Task brief →
From the entries that follow, pick out all lines holding "RESET".

Collected data
------------------------------------------------------------
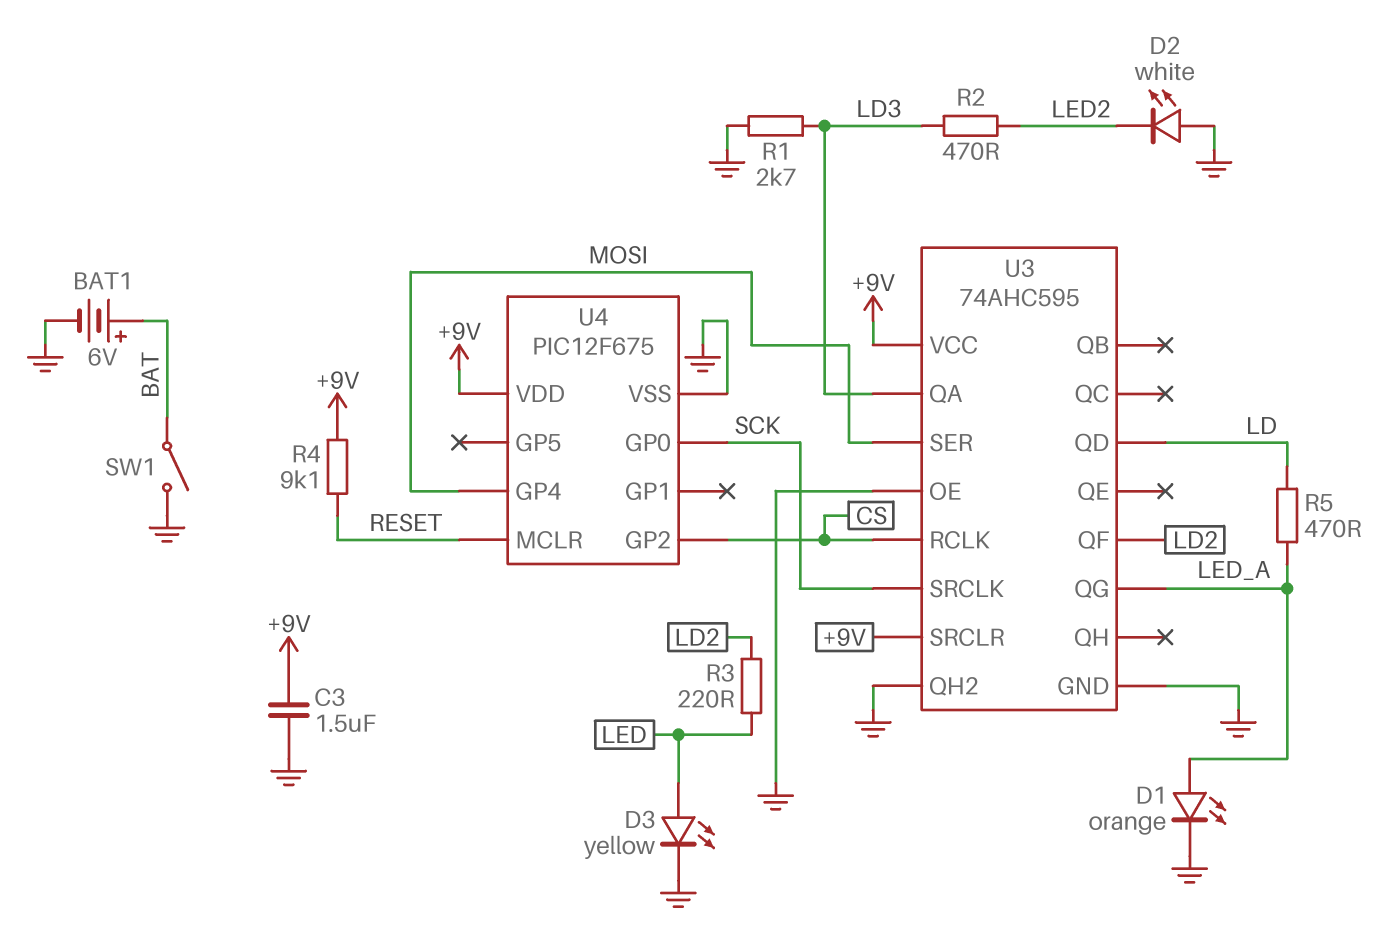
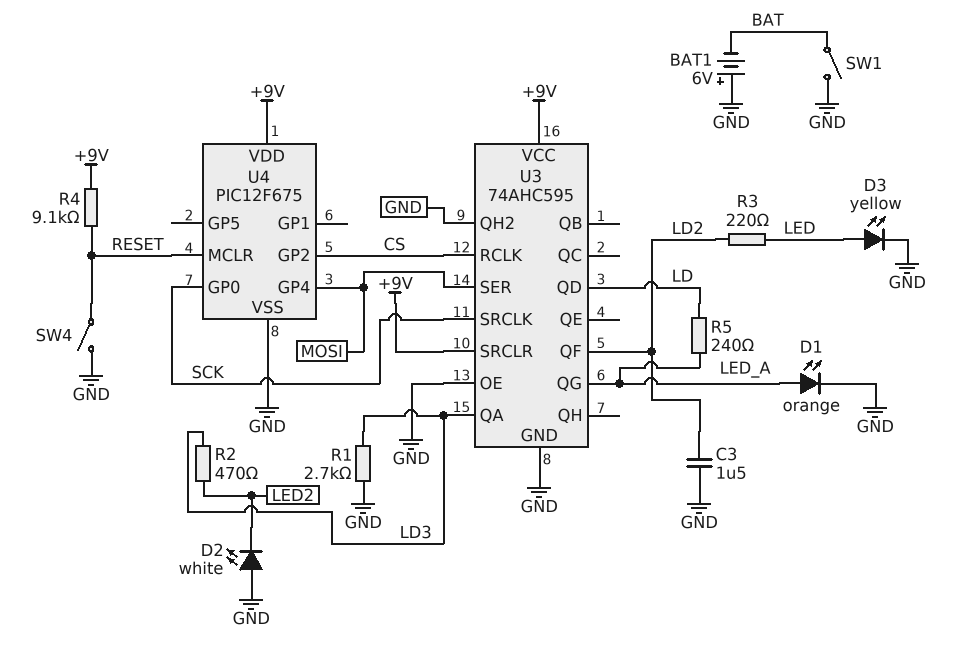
BAT1: 6V (plus BAT, minus GND) -> 6V (plus GND, minus BAT)
C3: 1.5uF (+9V, GND) -> 1.5uF (GND, LD2)
R5: 470 (LD, LED_A) -> 240 (LD, LED_A)
SW4: none -> switch (GND, RESET)

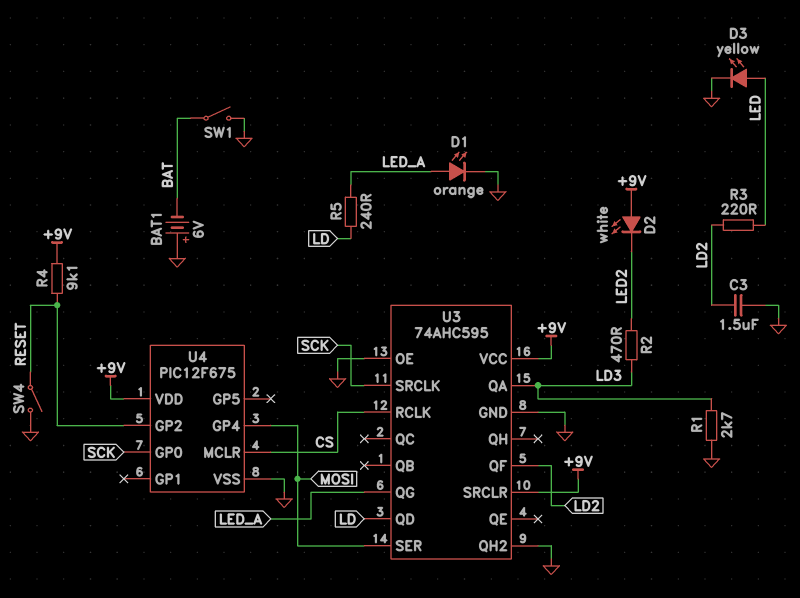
D2: LED white (A GND, K LED2) -> LED white (A +9V, K LED2)
U4 pin GP2: CS -> RESET
U4 pin MCLR: RESET -> CS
------------------------------------------------------------
Answer area →
SW4: none -> switch (GND, RESET)
U4 pin GP2: CS -> RESET
U4 pin MCLR: RESET -> CS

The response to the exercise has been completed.